Segment Start: Records supplied
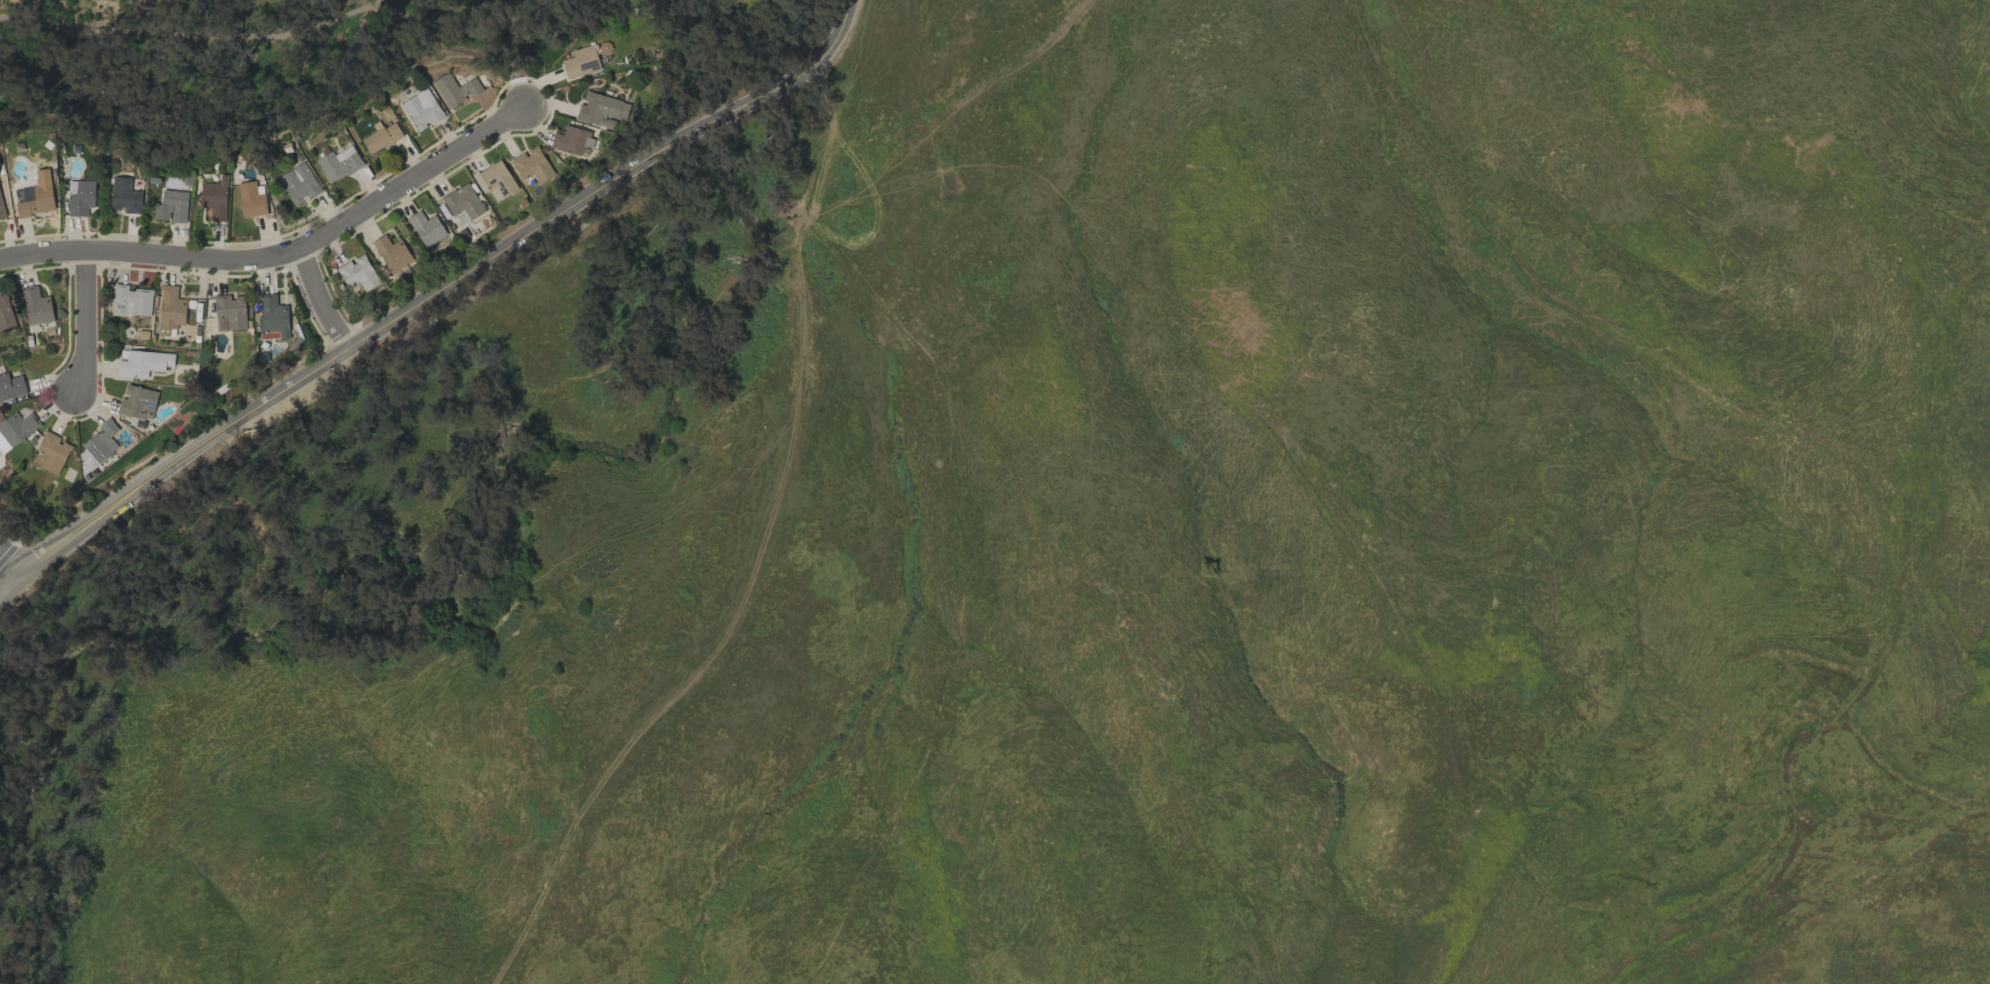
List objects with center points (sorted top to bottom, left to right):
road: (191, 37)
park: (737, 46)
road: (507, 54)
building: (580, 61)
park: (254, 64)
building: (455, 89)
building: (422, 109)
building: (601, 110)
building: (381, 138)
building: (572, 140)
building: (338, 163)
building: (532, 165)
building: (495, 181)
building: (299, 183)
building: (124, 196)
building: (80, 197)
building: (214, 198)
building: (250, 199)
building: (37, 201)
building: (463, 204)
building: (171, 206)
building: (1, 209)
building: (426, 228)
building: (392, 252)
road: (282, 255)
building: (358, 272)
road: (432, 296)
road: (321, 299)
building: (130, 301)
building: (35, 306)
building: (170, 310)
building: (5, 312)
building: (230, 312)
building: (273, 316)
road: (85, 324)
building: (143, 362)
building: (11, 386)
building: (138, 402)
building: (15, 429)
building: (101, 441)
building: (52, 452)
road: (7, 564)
Segment End: Records supplied
Whenever the word "road" shows up in a line of the entries, list that line.

road: (191, 37)
road: (507, 54)
road: (282, 255)
road: (432, 296)
road: (321, 299)
road: (85, 324)
road: (7, 564)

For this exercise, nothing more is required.